Using the data below, return word for word every line from the one holding "blue rectangle: (32, 113)" down to the one holding "purple rectangle: (174, 135)". Leave pictures out.

*** Records supplied ***

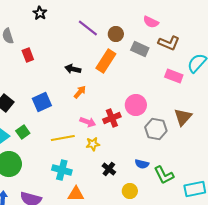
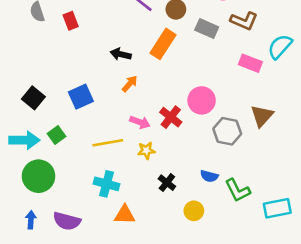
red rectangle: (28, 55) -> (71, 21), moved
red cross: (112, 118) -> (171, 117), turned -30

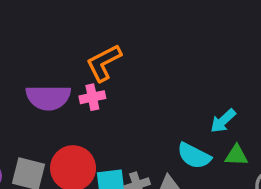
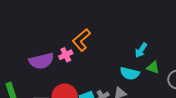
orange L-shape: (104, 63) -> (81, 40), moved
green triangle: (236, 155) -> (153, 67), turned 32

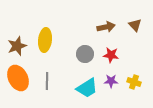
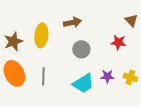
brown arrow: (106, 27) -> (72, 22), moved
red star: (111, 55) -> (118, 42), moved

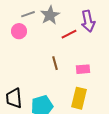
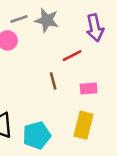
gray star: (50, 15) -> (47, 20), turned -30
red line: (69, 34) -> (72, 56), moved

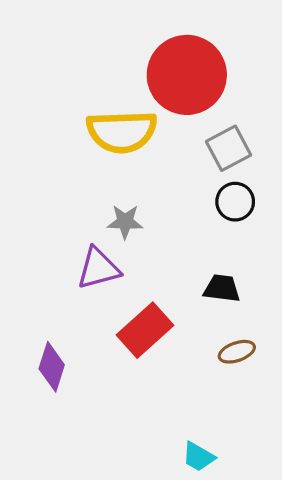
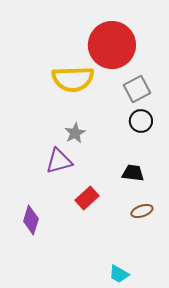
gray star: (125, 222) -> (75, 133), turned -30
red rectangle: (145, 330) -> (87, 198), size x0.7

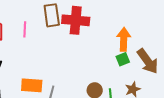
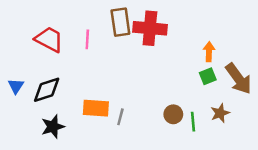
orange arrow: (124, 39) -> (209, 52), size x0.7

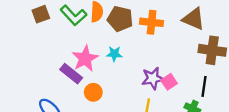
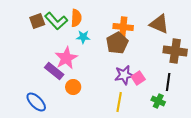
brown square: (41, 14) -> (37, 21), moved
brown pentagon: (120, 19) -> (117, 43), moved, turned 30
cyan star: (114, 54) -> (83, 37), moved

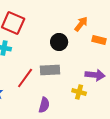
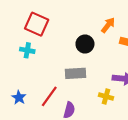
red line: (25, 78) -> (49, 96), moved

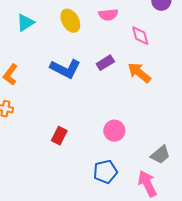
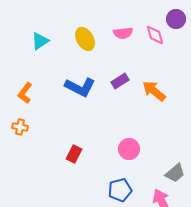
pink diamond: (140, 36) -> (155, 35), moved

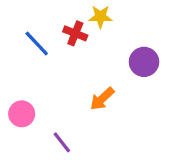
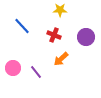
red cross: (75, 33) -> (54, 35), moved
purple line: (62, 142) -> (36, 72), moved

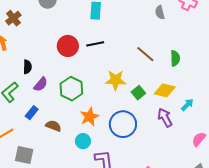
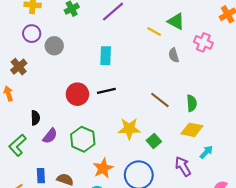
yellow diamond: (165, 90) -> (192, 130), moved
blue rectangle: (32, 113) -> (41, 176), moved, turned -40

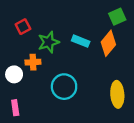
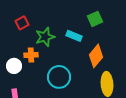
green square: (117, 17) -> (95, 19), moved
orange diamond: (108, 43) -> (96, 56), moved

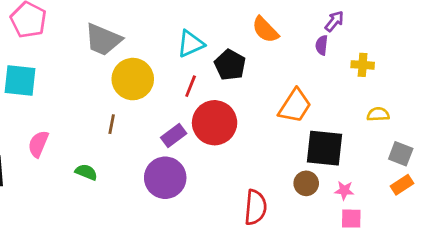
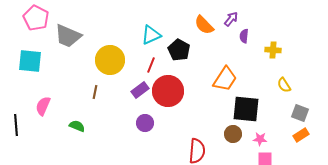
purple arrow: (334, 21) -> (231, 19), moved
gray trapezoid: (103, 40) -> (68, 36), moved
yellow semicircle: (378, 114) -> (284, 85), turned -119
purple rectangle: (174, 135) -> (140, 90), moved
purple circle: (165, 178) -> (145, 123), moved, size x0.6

*** End of Records supplied ***

▶ _Exercise answer_
blue rectangle: (32, 113) -> (41, 176), moved, turned -40

green square: (117, 17) -> (95, 19), moved
orange diamond: (108, 43) -> (96, 56), moved

purple arrow: (334, 21) -> (231, 19), moved
gray trapezoid: (103, 40) -> (68, 36), moved
yellow semicircle: (378, 114) -> (284, 85), turned -119
purple rectangle: (174, 135) -> (140, 90), moved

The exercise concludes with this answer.